Below are records to reproduce in full; copy them exactly but keep the pictures out.

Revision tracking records
○ ○ ○ ○
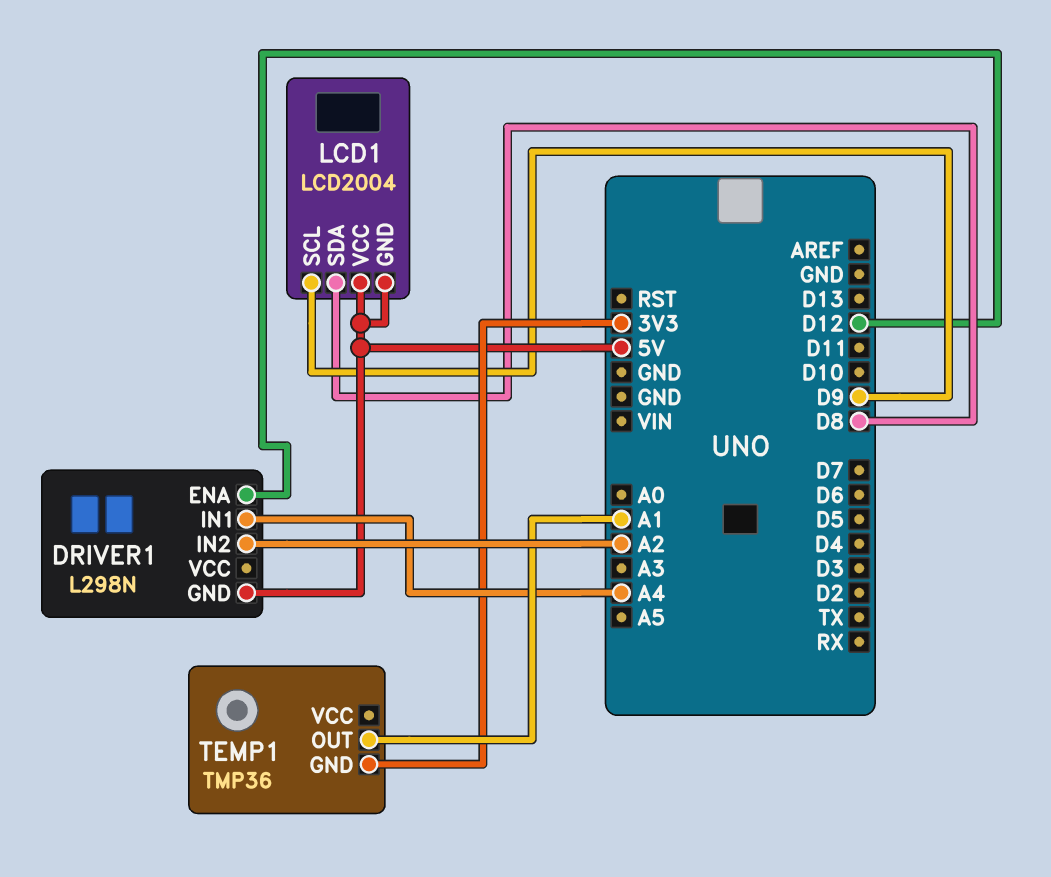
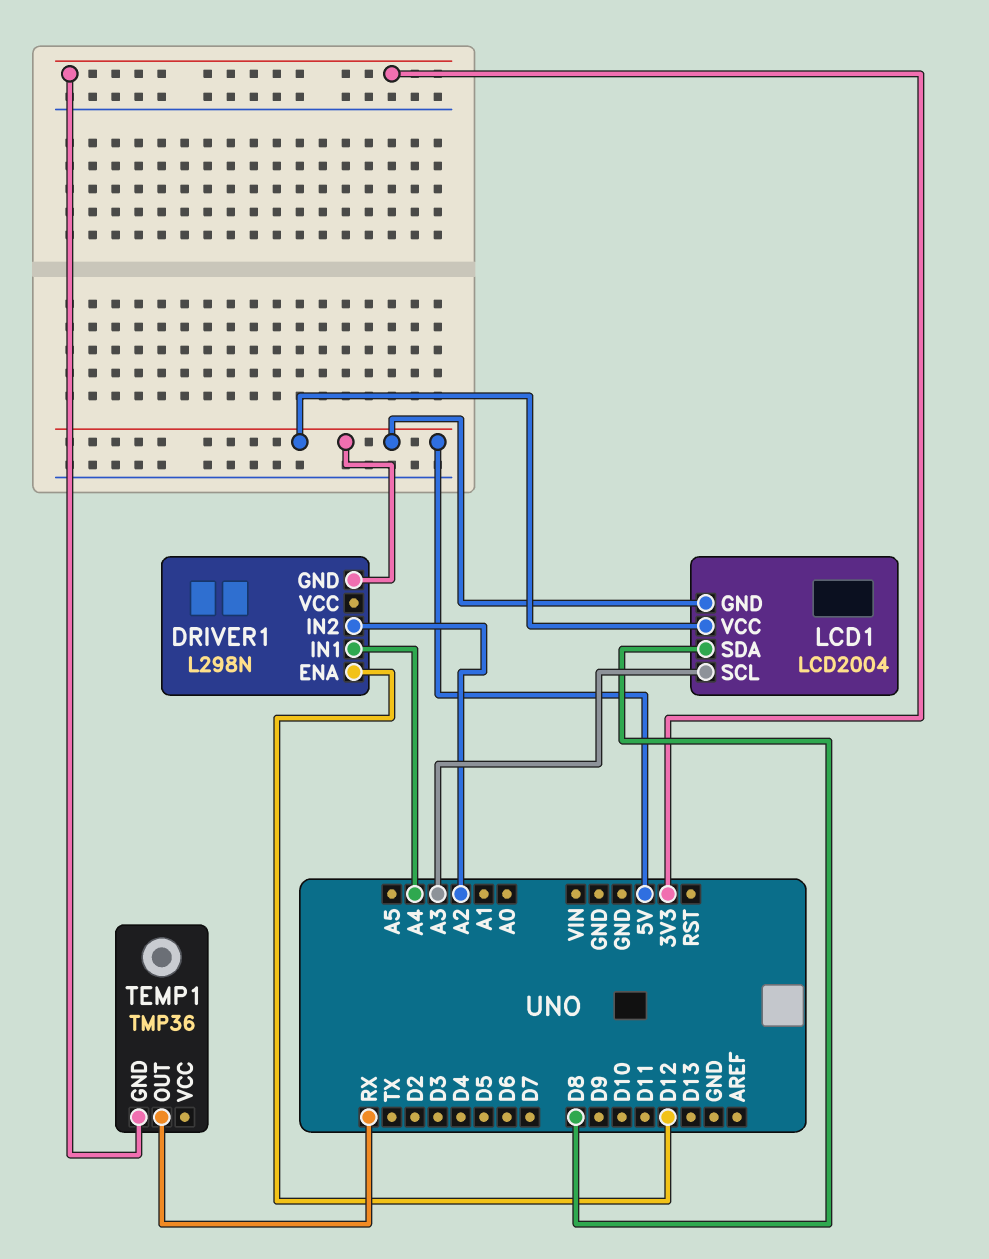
LCD1 pin SCL: D9 -> A3
TEMP1 pin OUT: A1 -> RX

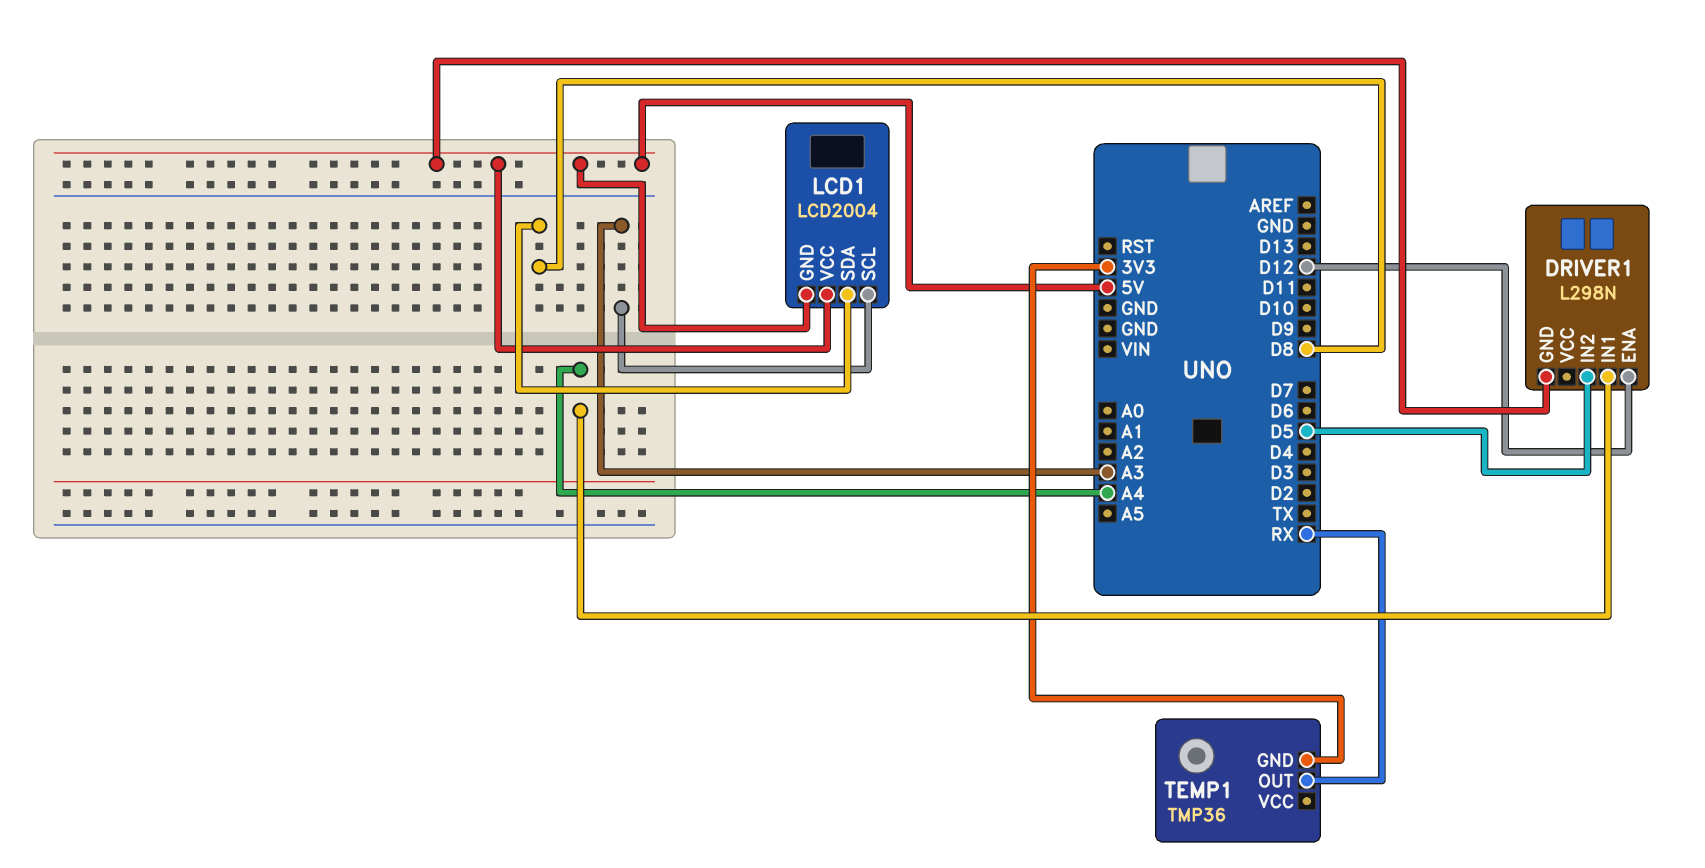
DRIVER1 pin IN2: A2 -> D5

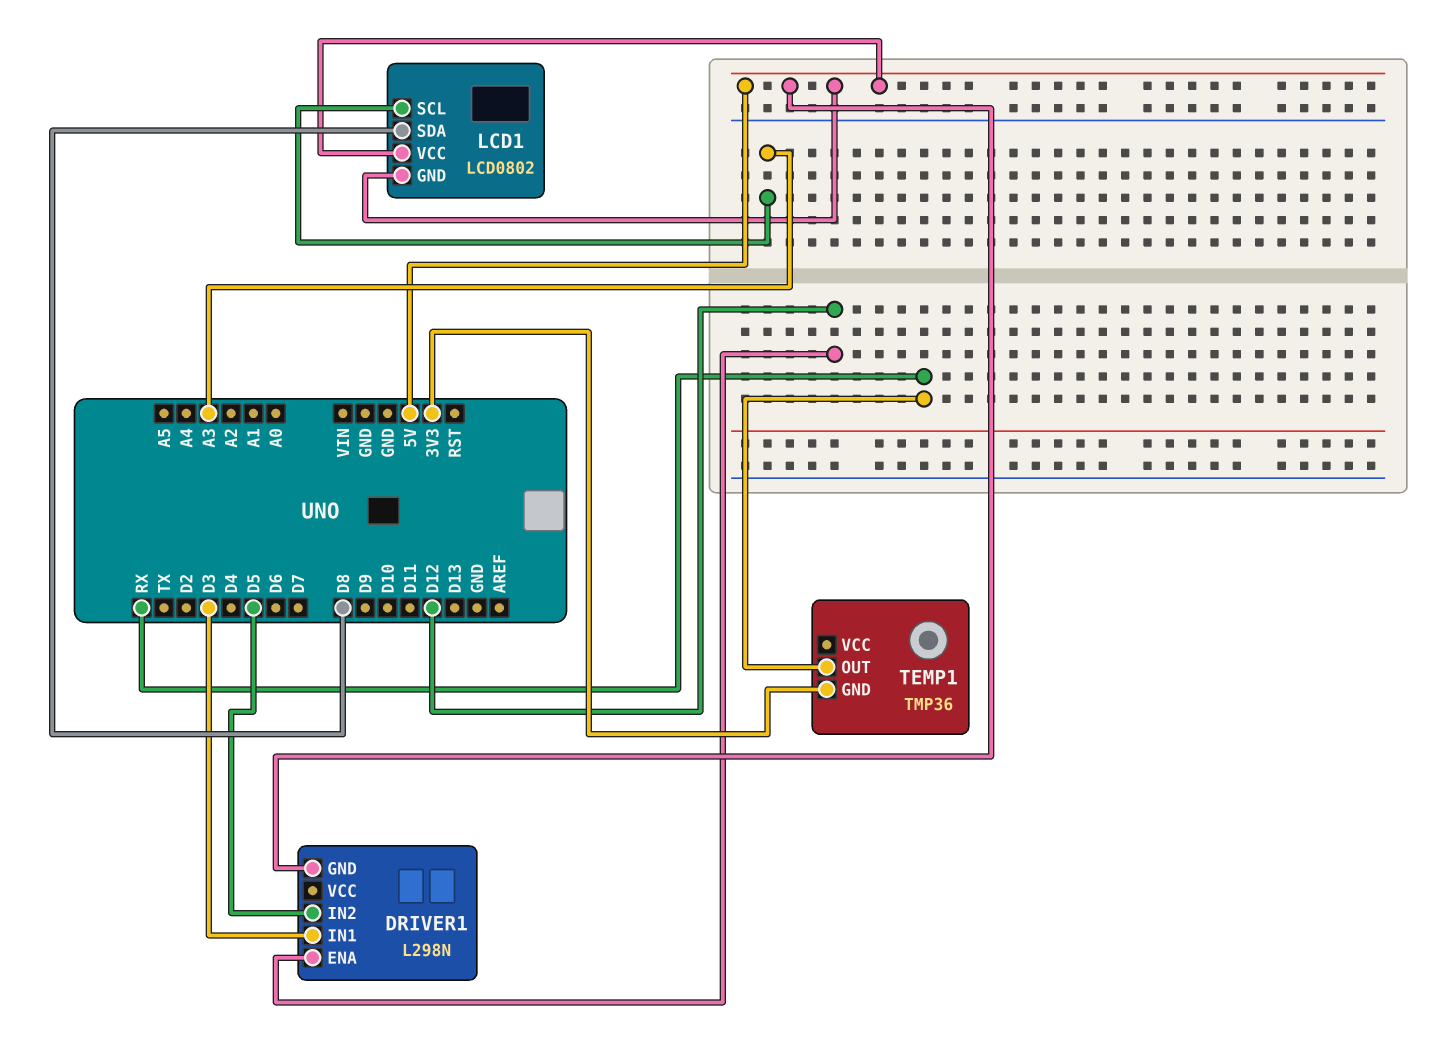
DRIVER1 pin IN1: A4 -> D3
LCD1: LCD2004 -> LCD0802

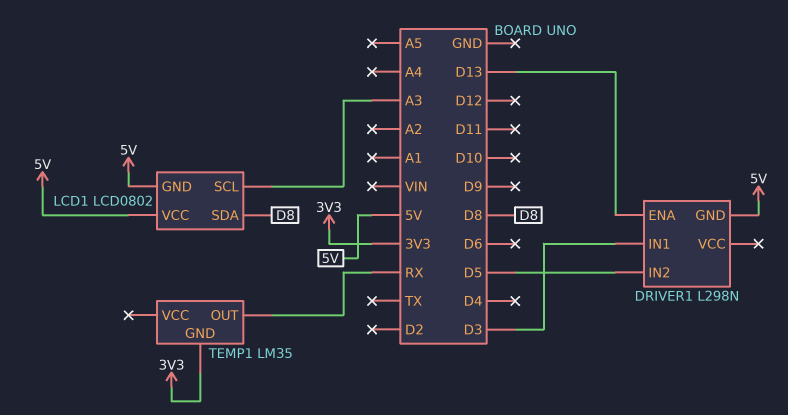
DRIVER1 pin ENA: D12 -> D13
TEMP1: TMP36 -> LM35

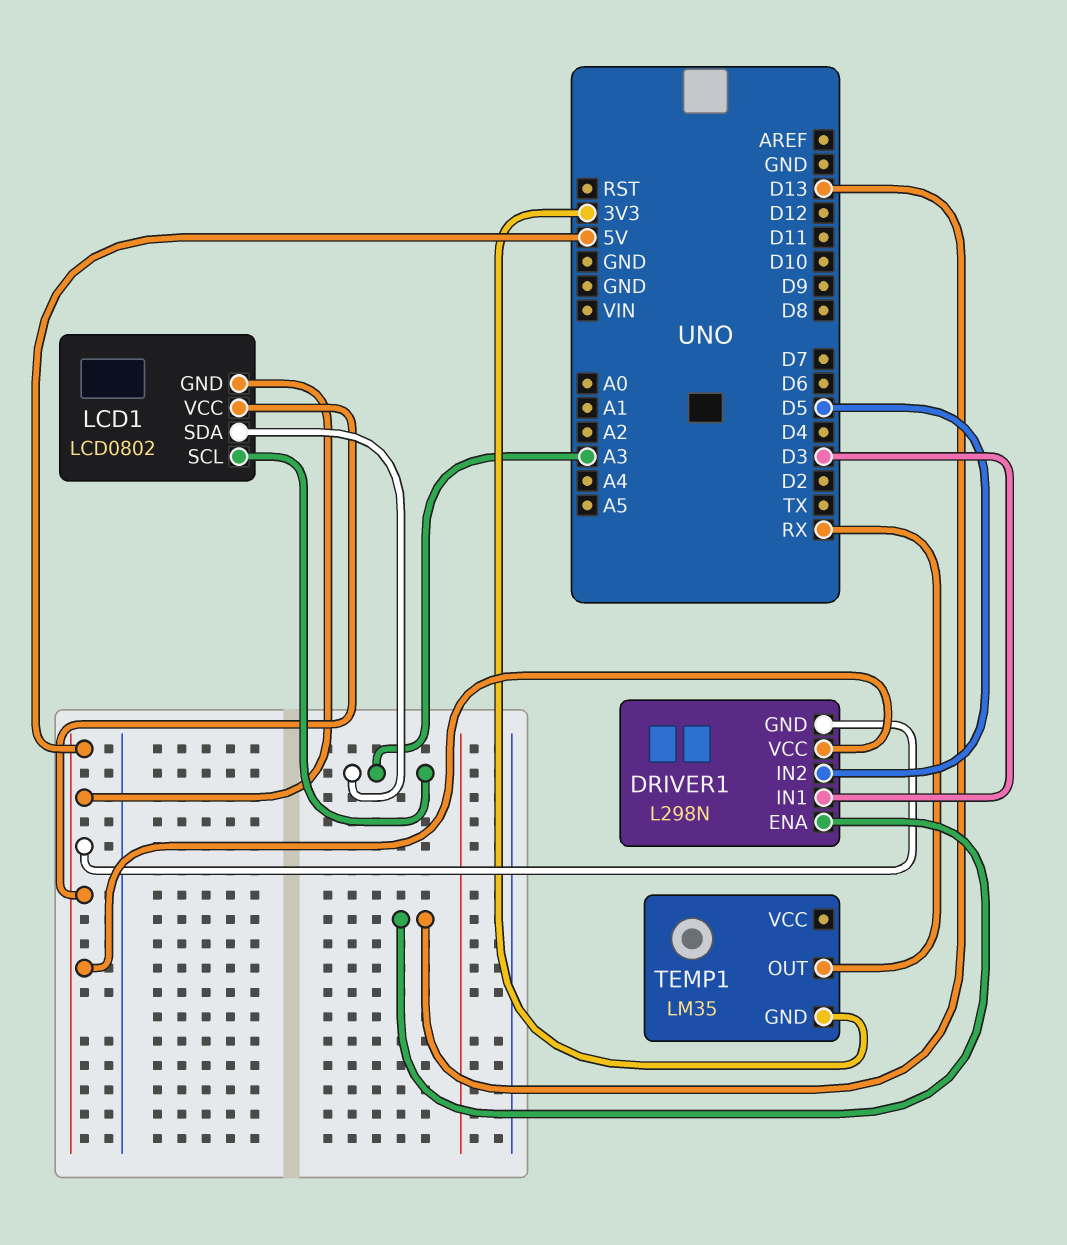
DRIVER1 pin VCC: none -> 5V
LCD1 pin SDA: D8 -> A3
○ ○ ○ ○
▶ _Solution to the exercise_:
LCD1 pin SCL: D9 -> A3
TEMP1 pin OUT: A1 -> RX

DRIVER1 pin IN2: A2 -> D5

DRIVER1 pin IN1: A4 -> D3
LCD1: LCD2004 -> LCD0802

DRIVER1 pin ENA: D12 -> D13
TEMP1: TMP36 -> LM35

DRIVER1 pin VCC: none -> 5V
LCD1 pin SDA: D8 -> A3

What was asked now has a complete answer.